↓
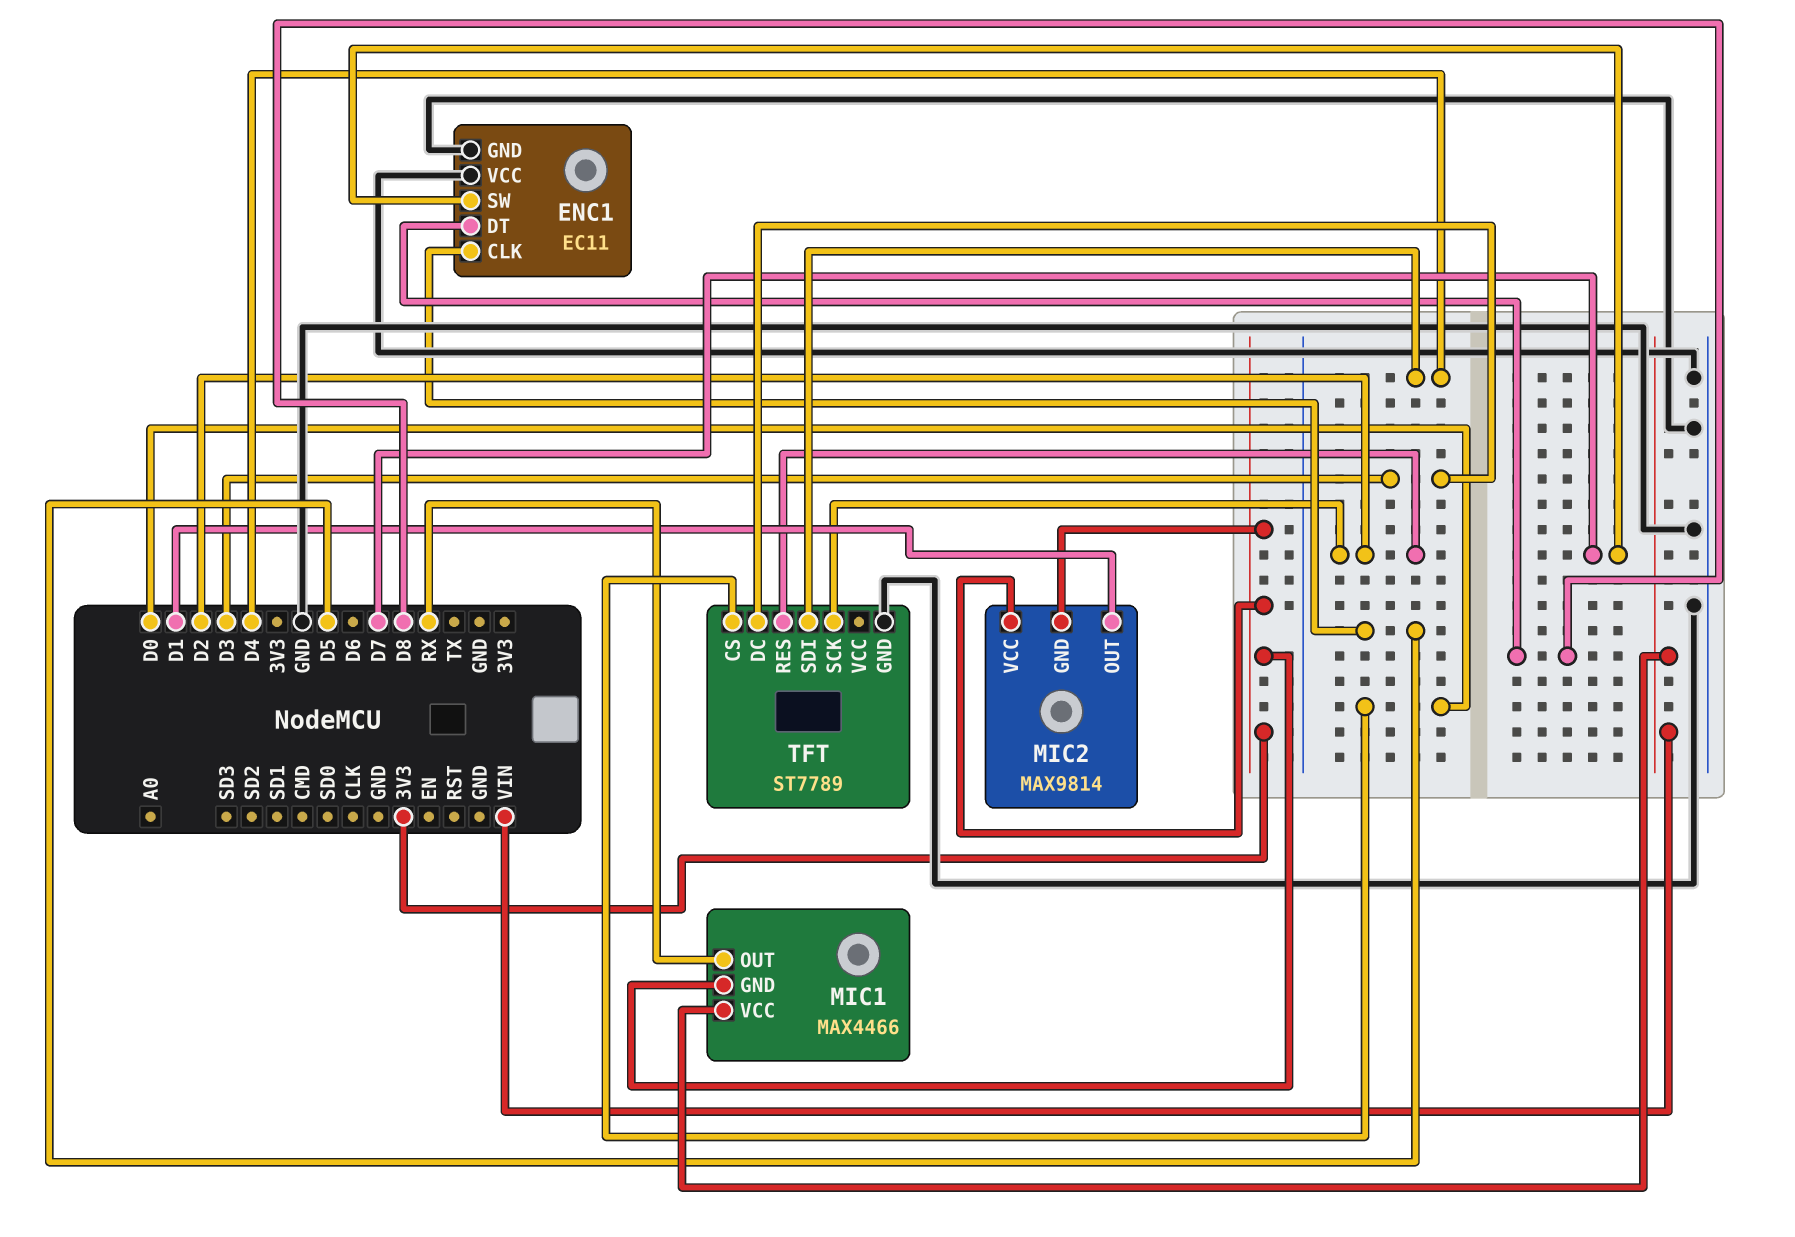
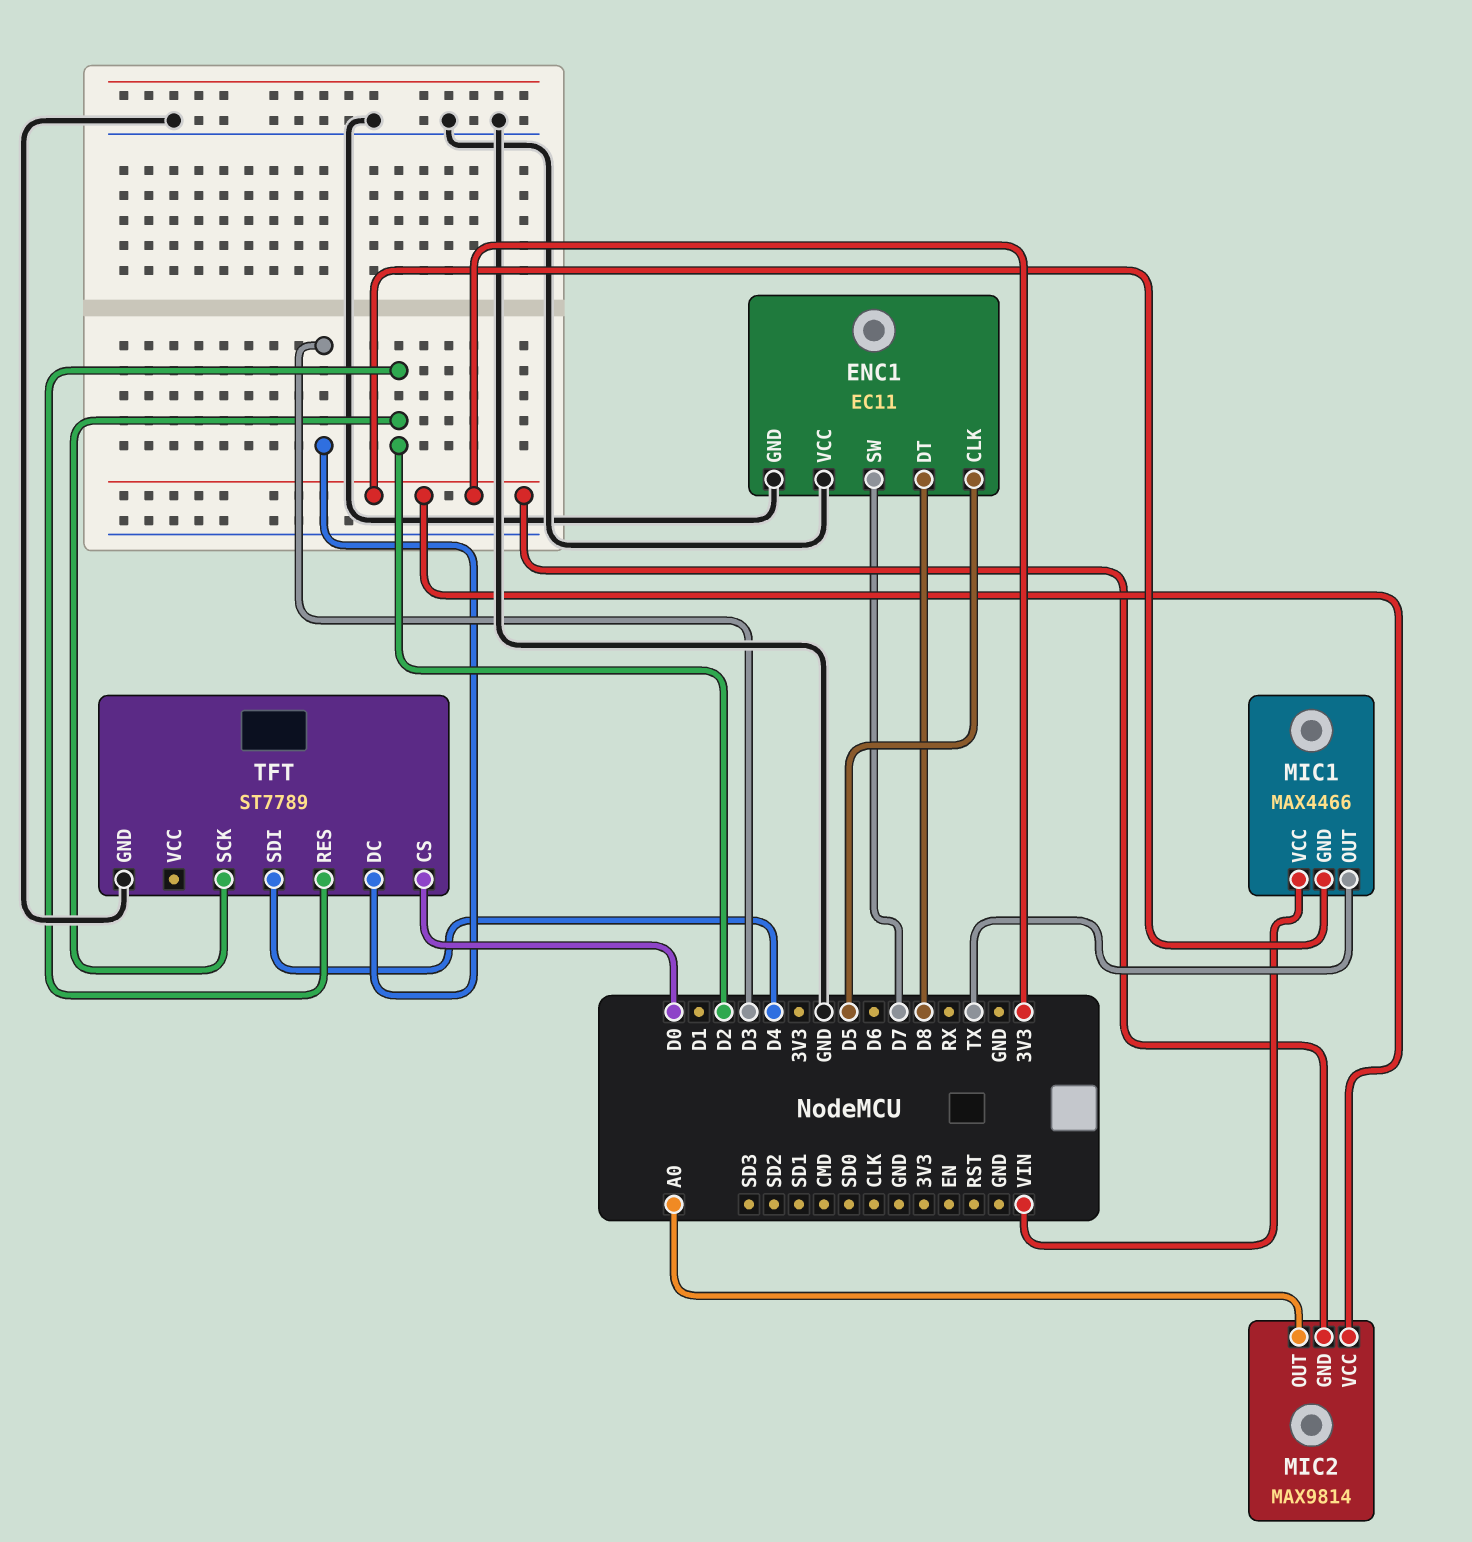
MIC1 pin OUT: RX -> TX
MIC2 pin OUT: D1 -> A0

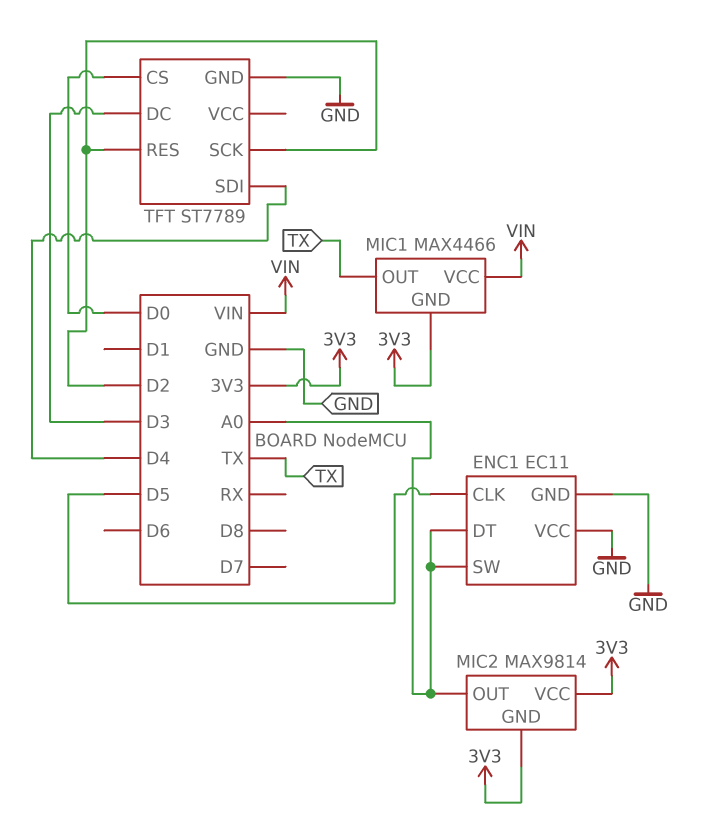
ENC1 pin DT: D8 -> A0
ENC1 pin SW: D7 -> A0

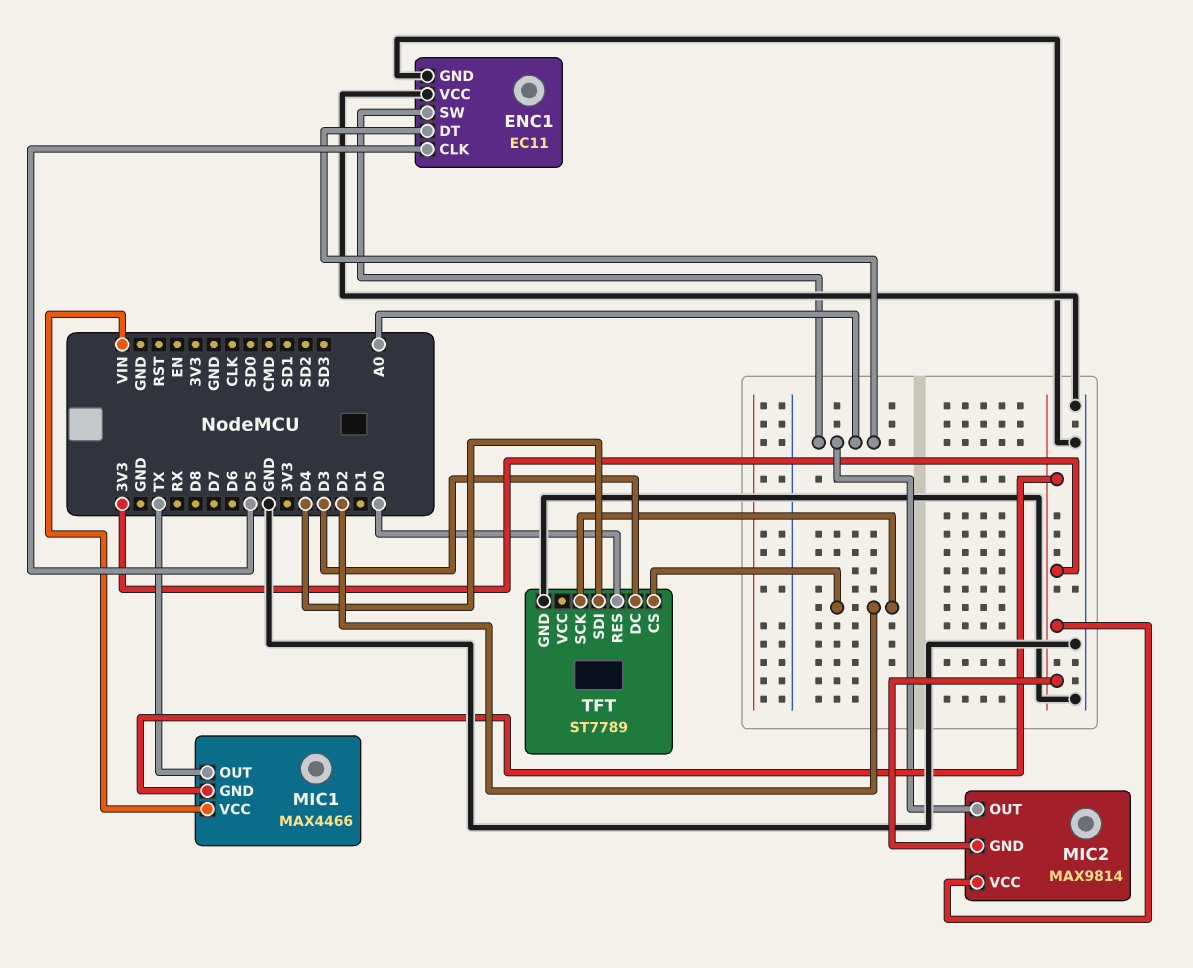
TFT pin CS: D0 -> D2
TFT pin RES: D2 -> D0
↑
TASK BRIEF:
Retype all the material word for word while skipping any picture it contains.

EXPECTED OUTPUT:
MIC1 pin OUT: RX -> TX
MIC2 pin OUT: D1 -> A0

ENC1 pin DT: D8 -> A0
ENC1 pin SW: D7 -> A0

TFT pin CS: D0 -> D2
TFT pin RES: D2 -> D0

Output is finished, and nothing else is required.